> [Exercise brief]:
Only the lines from the one with "orange semicircle at" through the last line of the records below belong in your answer, reproduced exactly and with the pictures left out.

> [Data to process]:
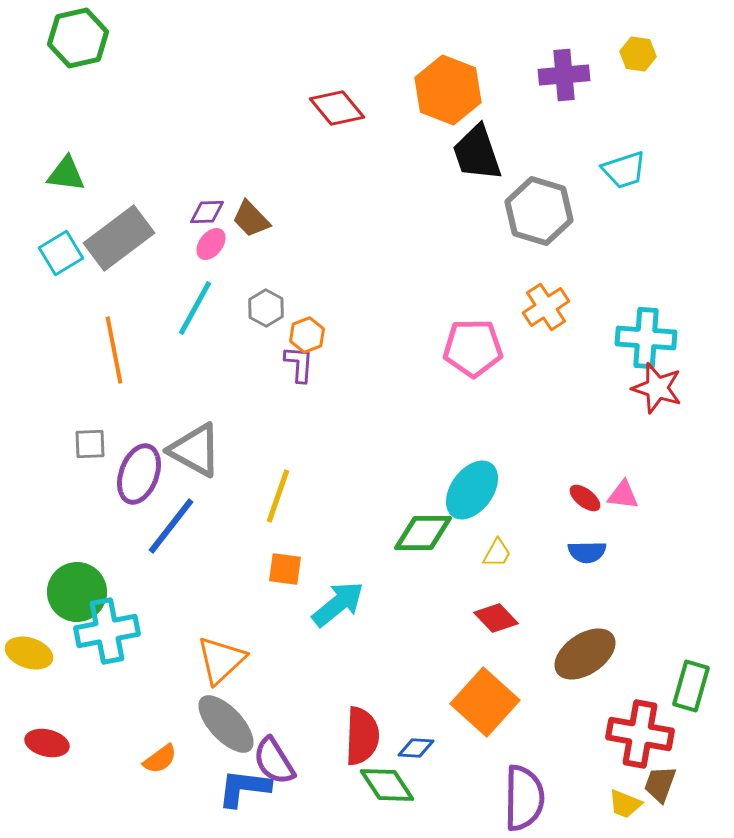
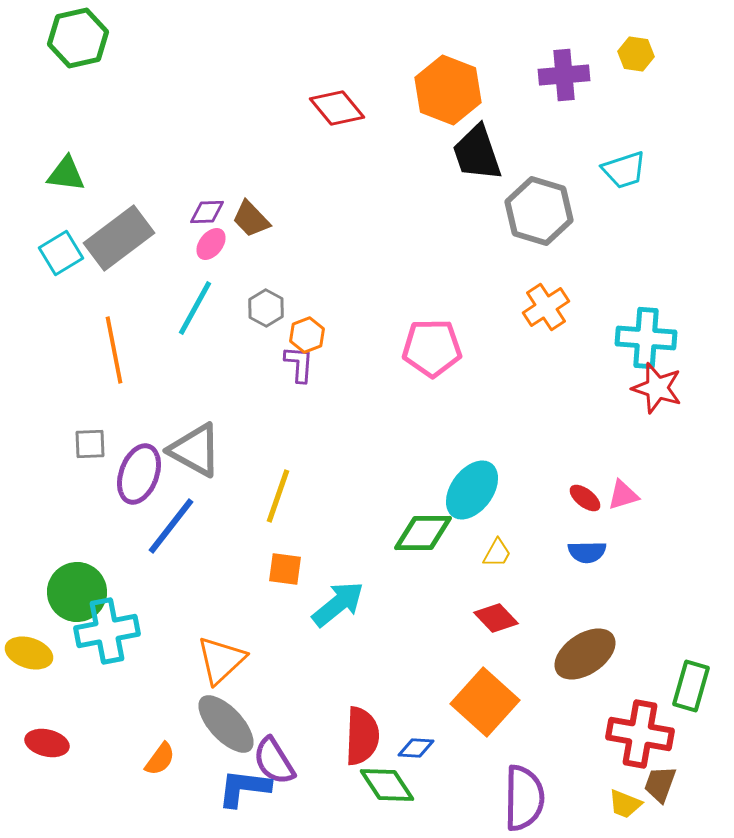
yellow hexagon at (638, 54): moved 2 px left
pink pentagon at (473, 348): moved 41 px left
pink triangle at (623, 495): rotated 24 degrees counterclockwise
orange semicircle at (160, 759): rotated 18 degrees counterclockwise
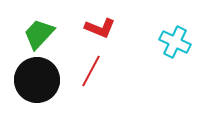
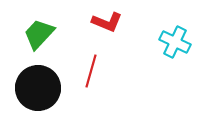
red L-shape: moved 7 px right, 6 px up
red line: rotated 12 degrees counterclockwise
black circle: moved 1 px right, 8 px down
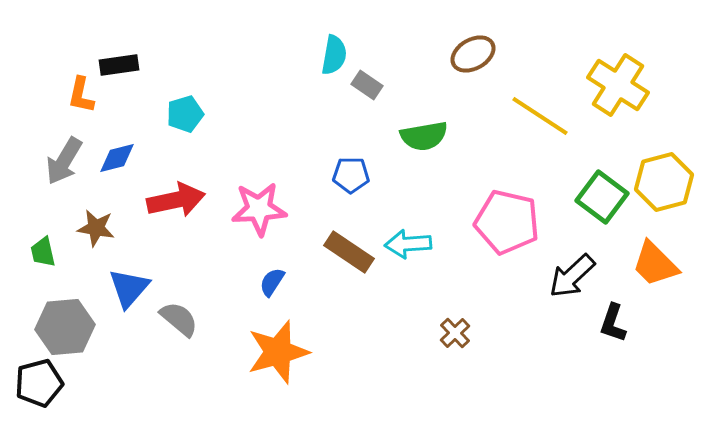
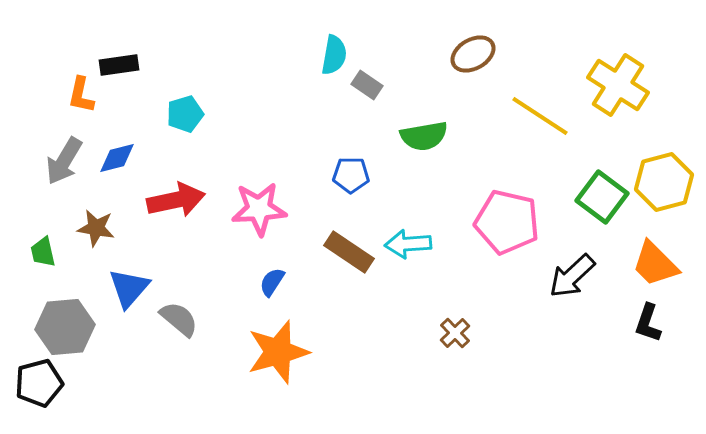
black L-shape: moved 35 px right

> [Reply]:
orange semicircle at (160, 759): rotated 18 degrees counterclockwise
red L-shape: moved 7 px right, 6 px up
red line: rotated 12 degrees counterclockwise
black circle: moved 1 px right, 8 px down
black L-shape: moved 35 px right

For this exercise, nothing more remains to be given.